• _TASK DIRECTIONS_
Give only the number of lines in the data that include the string "yellow".

──────── INFORMATION SUPPLIED ────────

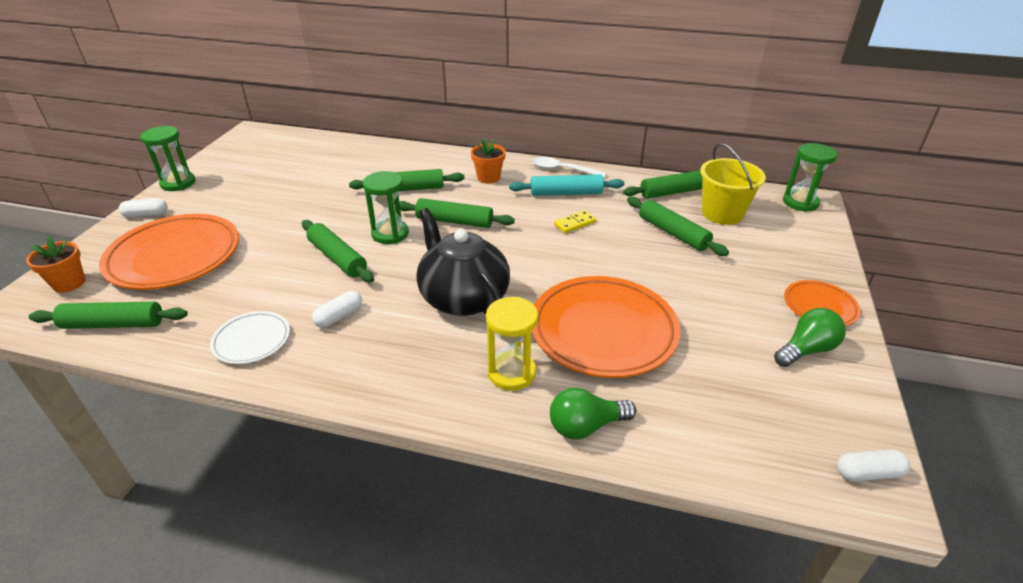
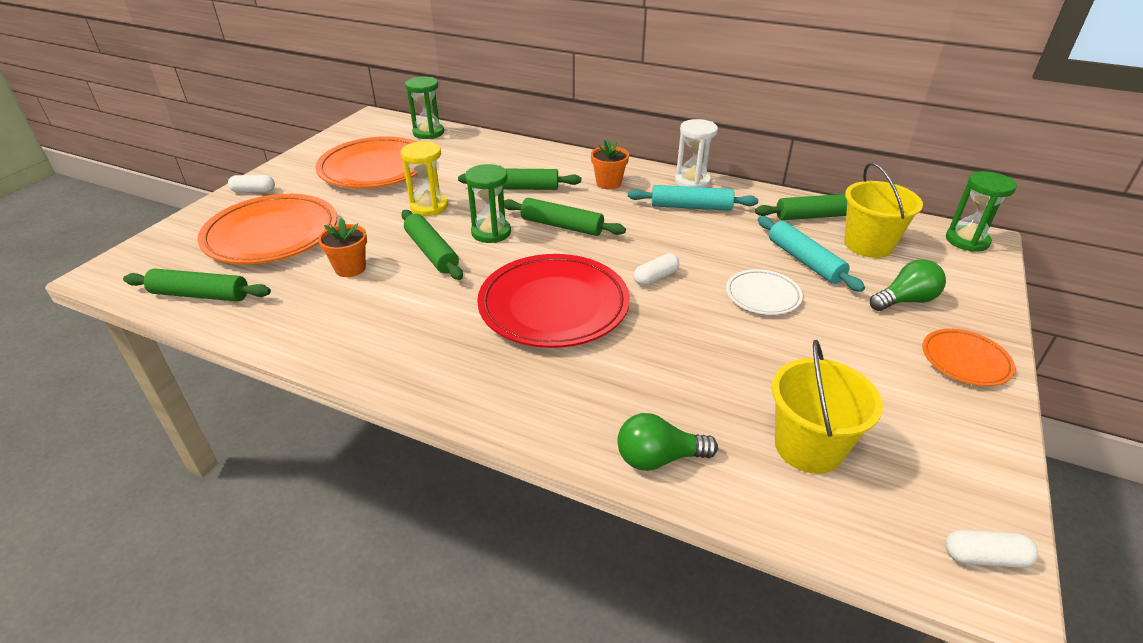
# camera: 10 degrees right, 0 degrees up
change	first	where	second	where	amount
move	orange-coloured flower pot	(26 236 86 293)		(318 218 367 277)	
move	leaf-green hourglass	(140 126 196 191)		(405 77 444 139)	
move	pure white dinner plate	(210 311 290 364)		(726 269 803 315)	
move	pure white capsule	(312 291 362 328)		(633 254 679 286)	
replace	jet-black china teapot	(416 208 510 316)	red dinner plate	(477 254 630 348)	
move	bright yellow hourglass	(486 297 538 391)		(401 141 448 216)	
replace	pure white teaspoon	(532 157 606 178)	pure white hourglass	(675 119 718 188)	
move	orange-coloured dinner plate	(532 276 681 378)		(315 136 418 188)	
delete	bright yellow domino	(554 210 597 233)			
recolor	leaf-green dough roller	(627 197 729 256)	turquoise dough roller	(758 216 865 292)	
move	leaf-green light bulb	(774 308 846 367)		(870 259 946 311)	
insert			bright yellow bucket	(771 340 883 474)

────────

• _EXERCISE SOLUTION_
3